[[ Provided entries, beginning ]]

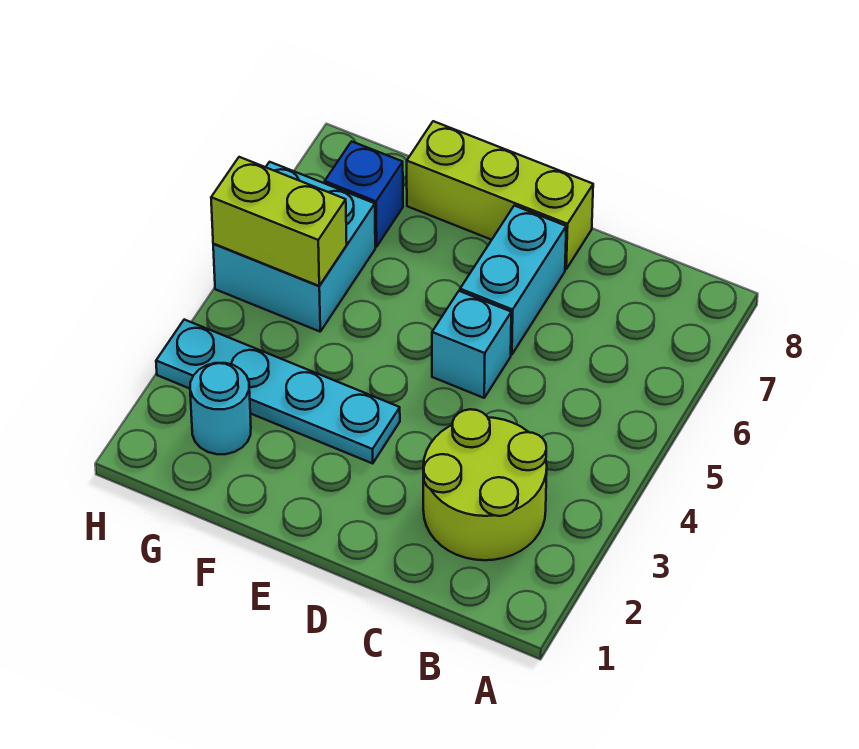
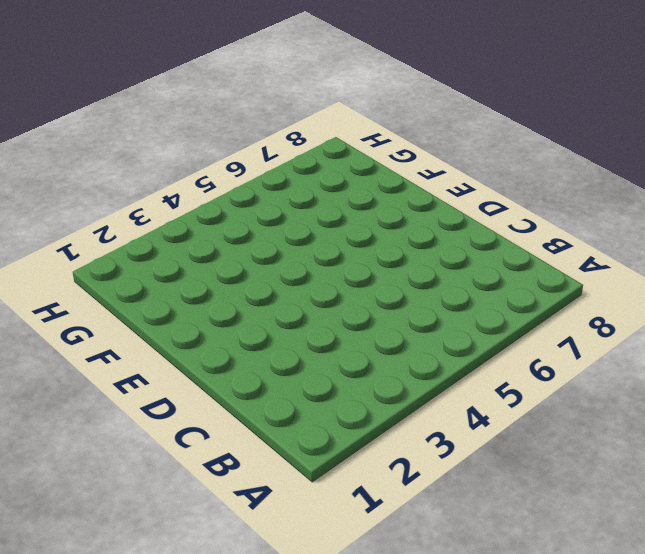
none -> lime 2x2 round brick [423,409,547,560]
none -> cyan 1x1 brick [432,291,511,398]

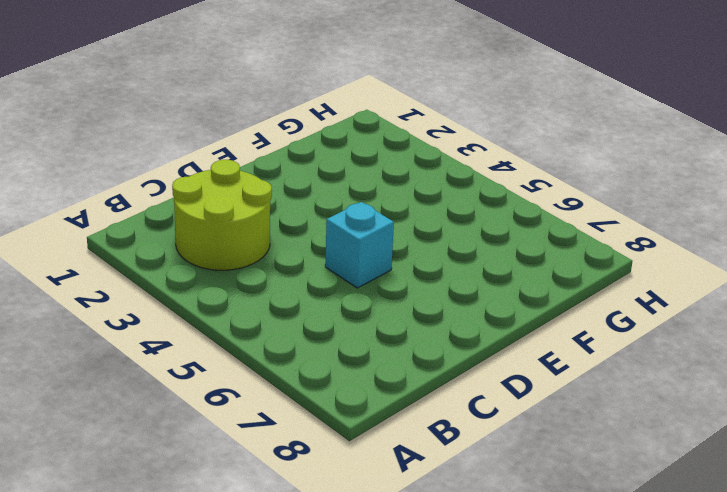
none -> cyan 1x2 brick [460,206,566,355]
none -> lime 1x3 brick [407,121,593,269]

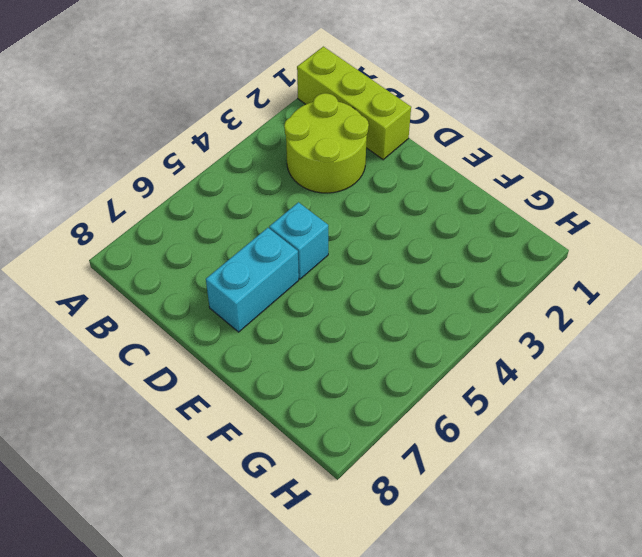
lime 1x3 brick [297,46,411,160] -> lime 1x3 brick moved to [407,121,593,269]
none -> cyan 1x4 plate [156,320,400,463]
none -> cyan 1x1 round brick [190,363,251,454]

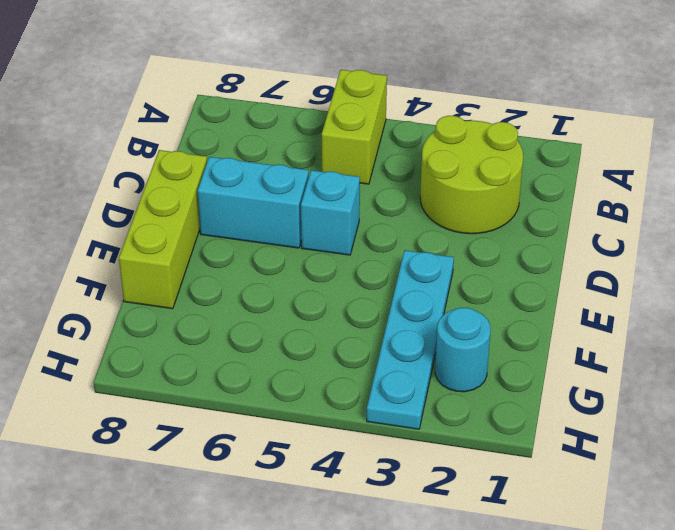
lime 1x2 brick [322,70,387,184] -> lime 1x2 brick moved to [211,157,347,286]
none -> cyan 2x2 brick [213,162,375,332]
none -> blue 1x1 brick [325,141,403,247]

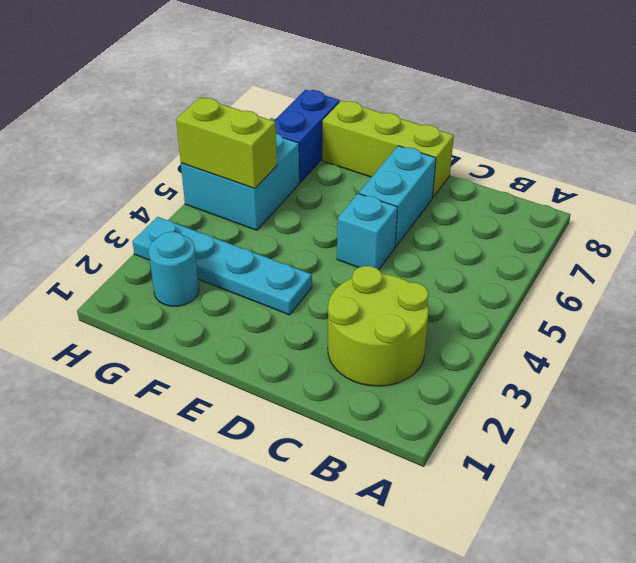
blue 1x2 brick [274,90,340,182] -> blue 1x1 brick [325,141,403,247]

[[ Provided entries, end ]]
[[ Provided entries, beginning ]]

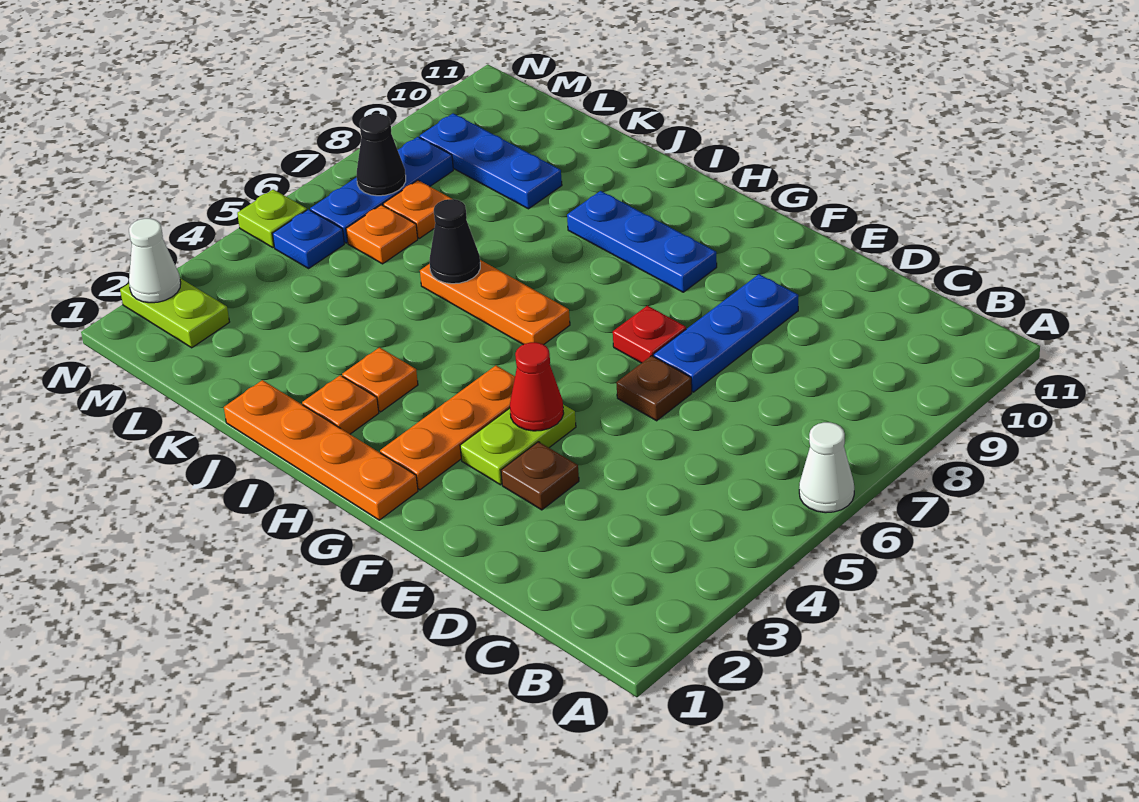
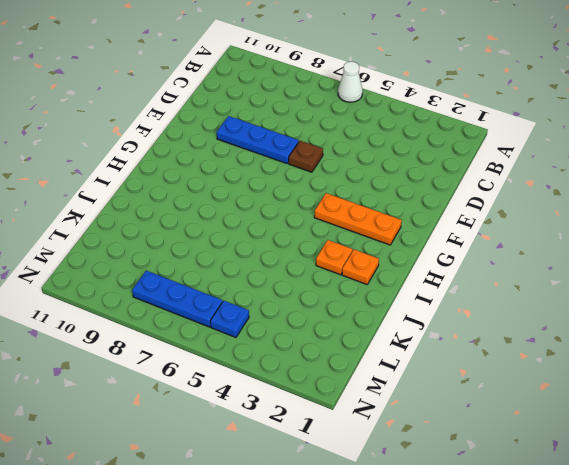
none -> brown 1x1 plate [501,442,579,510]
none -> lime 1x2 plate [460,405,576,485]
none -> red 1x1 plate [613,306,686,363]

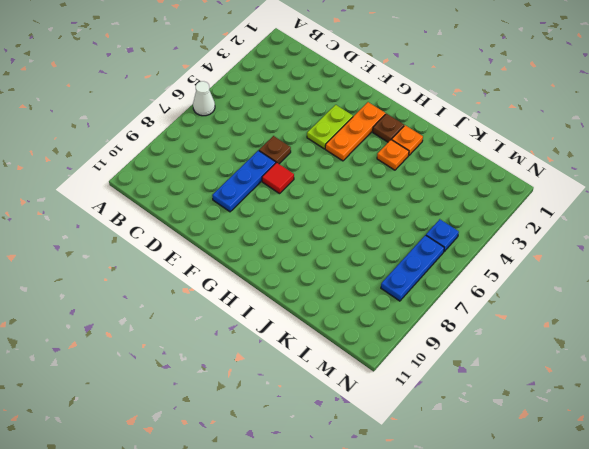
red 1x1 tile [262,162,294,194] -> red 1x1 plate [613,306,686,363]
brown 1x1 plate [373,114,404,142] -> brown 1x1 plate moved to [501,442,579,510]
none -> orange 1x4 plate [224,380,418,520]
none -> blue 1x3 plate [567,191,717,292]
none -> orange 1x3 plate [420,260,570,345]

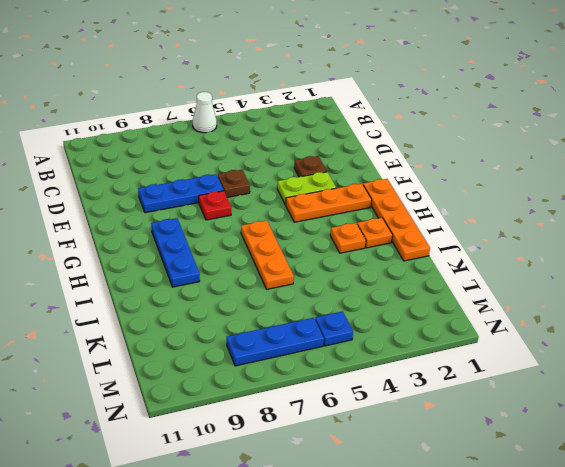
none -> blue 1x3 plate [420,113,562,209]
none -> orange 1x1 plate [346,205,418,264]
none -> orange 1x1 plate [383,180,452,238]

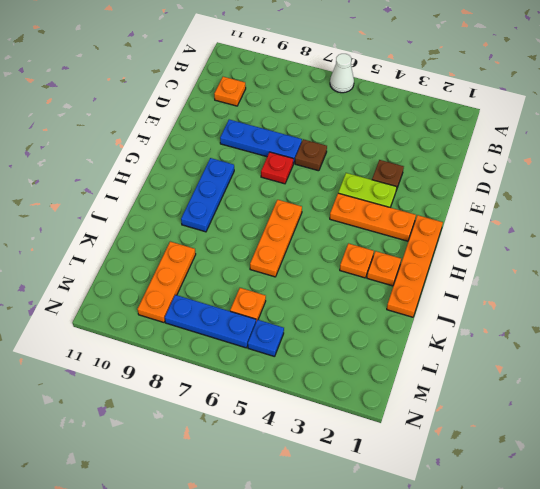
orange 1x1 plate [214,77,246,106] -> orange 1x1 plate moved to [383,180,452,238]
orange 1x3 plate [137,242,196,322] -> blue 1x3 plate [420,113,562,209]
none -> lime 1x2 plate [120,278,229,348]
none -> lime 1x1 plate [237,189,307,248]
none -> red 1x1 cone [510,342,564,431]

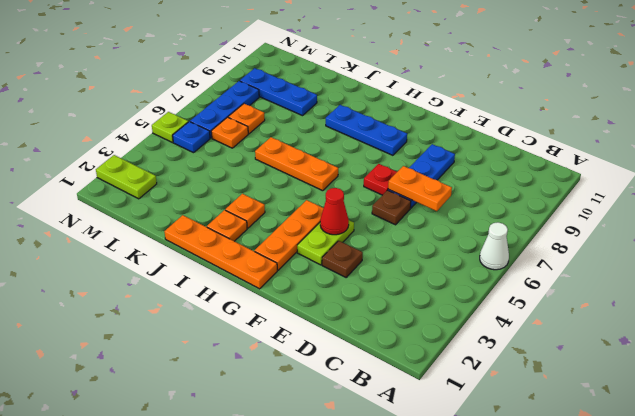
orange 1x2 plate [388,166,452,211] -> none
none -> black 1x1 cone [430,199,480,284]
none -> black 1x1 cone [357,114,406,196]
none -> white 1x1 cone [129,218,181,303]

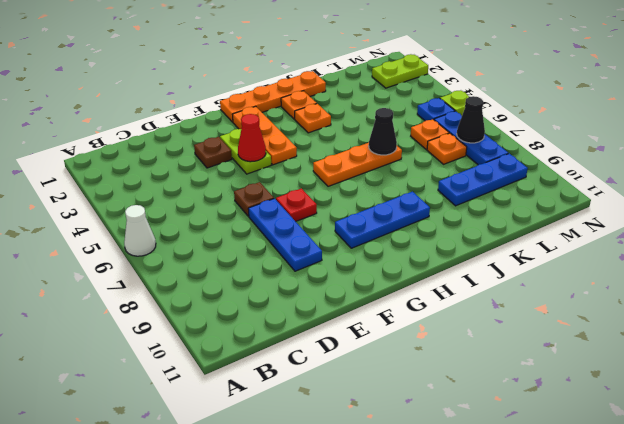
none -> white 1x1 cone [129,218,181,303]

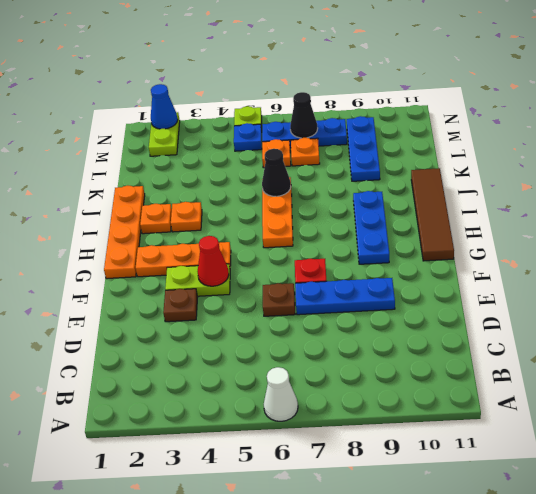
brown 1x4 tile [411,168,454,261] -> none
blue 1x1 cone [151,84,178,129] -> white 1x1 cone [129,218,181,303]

[[ Provided entries, end ]]
[[ Provided entries, beginning ]]

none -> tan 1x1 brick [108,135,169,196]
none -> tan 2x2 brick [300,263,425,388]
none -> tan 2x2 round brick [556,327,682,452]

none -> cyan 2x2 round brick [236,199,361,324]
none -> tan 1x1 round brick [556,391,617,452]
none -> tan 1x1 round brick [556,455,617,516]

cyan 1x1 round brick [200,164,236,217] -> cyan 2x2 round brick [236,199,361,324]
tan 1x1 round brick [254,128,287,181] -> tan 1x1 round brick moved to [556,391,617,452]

[[ Provided entries, end ]]

- _Assigned task_
Every line in the data that includes the word "tile" should be counted, and only the resulting number given.

- _Expected output_
2